---------- Exercise materials
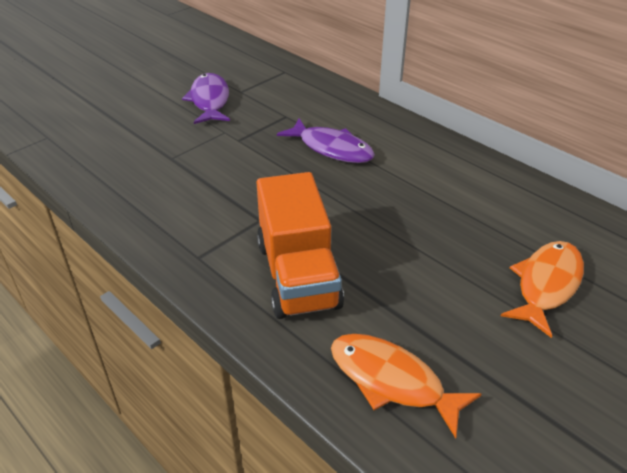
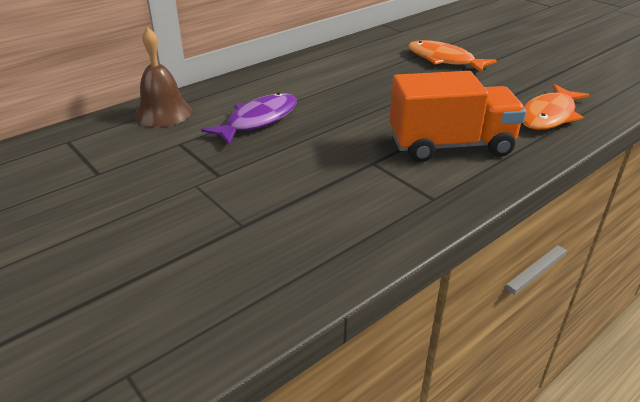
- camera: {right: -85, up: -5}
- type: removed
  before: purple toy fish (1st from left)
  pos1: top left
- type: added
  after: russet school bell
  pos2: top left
--------------------
(Work order): Your answer must be an exact copy of the records, without the pictures.

(Written solution):
- camera: {right: -85, up: -5}
- type: removed
  before: purple toy fish (1st from left)
  pos1: top left
- type: added
  after: russet school bell
  pos2: top left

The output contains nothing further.